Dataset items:
****

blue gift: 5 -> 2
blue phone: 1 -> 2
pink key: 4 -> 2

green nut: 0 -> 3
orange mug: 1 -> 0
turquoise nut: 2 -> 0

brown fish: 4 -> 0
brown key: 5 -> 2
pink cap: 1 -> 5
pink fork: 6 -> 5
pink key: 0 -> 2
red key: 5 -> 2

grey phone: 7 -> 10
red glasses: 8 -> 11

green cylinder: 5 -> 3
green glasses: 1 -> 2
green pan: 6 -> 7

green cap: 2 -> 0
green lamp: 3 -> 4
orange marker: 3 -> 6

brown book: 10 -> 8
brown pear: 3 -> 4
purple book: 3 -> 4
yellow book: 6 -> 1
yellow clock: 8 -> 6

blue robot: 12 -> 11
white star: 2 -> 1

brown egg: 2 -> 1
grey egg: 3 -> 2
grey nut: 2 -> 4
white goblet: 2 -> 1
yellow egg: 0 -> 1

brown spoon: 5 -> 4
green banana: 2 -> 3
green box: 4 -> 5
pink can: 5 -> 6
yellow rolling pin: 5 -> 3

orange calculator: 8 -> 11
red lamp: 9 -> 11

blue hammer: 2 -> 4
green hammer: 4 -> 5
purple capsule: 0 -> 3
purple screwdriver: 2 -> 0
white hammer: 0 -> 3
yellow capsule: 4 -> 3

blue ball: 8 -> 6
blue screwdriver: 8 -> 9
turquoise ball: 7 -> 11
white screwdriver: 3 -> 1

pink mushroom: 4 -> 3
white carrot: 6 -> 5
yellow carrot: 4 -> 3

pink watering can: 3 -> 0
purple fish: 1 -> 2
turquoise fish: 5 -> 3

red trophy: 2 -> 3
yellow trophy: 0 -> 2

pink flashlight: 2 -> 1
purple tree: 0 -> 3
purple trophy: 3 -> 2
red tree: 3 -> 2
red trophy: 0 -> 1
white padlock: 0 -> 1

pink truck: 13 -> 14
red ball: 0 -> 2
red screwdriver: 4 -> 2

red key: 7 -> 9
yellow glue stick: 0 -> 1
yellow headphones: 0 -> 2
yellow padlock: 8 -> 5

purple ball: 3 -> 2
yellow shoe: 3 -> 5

****

* [Your goal]: For each line above that includes the word "orange", make a copy of that line.

* [Answer area]:
orange mug: 1 -> 0
orange marker: 3 -> 6
orange calculator: 8 -> 11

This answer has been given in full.